RECORDS FOR THE EXERCISE:
Segment Open

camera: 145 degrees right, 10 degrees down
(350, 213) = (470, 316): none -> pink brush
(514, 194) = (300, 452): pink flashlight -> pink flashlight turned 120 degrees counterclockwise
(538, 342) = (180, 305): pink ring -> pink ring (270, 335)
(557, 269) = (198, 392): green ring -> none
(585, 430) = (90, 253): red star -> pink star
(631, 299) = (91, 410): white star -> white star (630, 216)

Segment Closed

WHAT YOU HAVE TO DO:
Filter the listing by the string "degrees"; copy each matching line.

ANSWER SPACE:
camera: 145 degrees right, 10 degrees down
(514, 194) = (300, 452): pink flashlight -> pink flashlight turned 120 degrees counterclockwise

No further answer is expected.